**Task:** Work through the material below line by line and say how many lines include the word "robot". Only the number, please.

**Material for the task:**

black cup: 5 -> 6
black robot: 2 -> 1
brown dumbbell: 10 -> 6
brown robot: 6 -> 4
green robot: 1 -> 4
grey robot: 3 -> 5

**Answer to the exercise:** 4